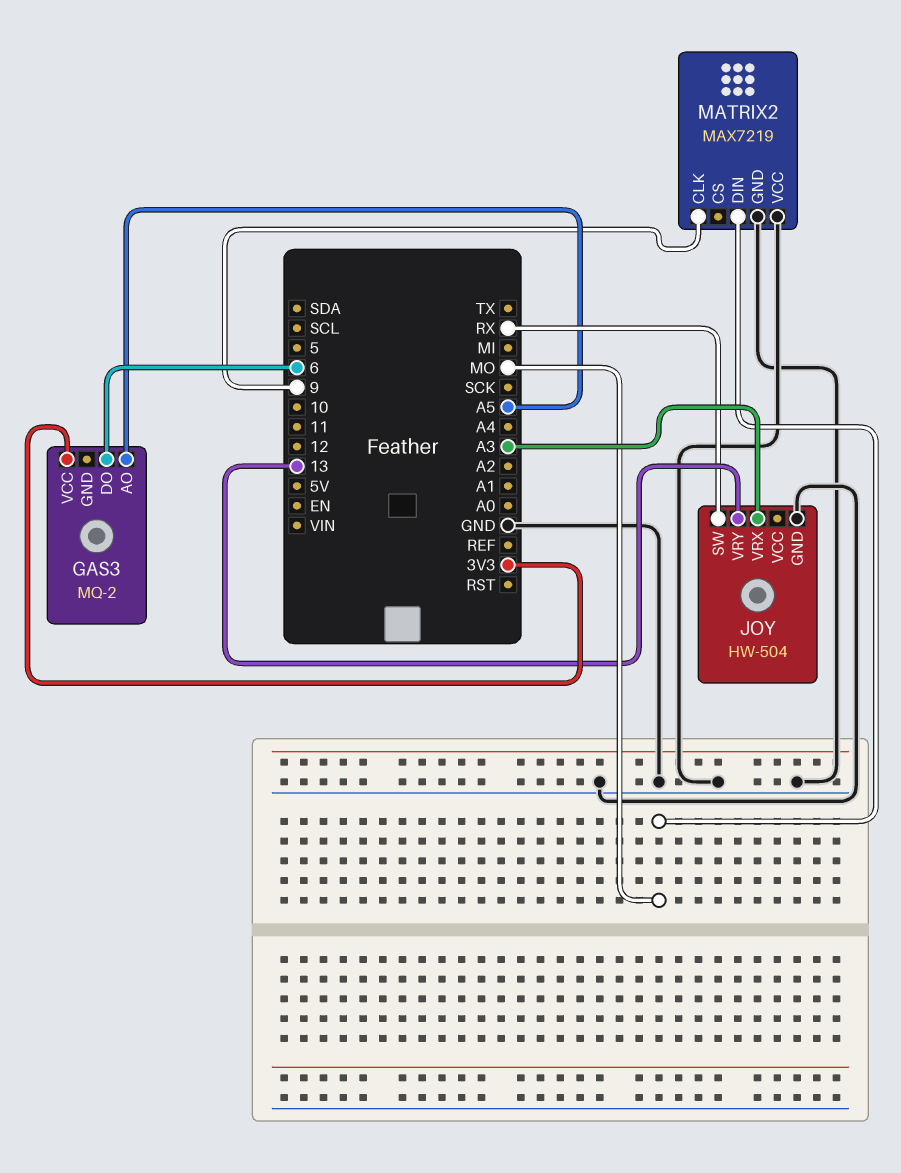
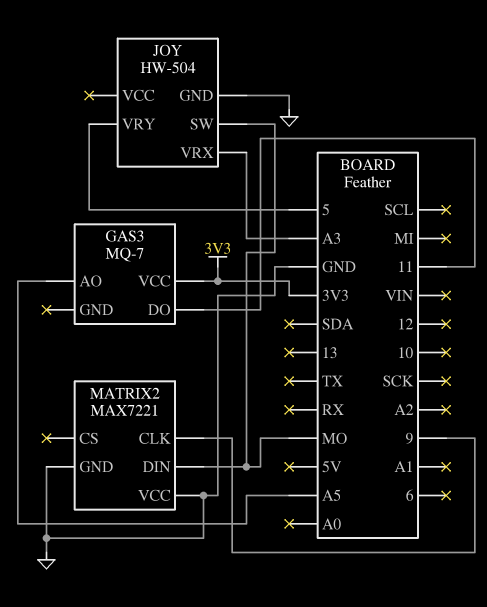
GAS3: MQ-2 -> MQ-7
GAS3 pin DO: 6 -> 11
JOY pin SW: RX -> MO
JOY pin VRY: 13 -> 5
MATRIX2: MAX7219 -> MAX7221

▶ _Assignment_:
Print each record exactly as it stands, leaving the images out.

▶ _Solution_:
GAS3: MQ-2 -> MQ-7
GAS3 pin DO: 6 -> 11
JOY pin SW: RX -> MO
JOY pin VRY: 13 -> 5
MATRIX2: MAX7219 -> MAX7221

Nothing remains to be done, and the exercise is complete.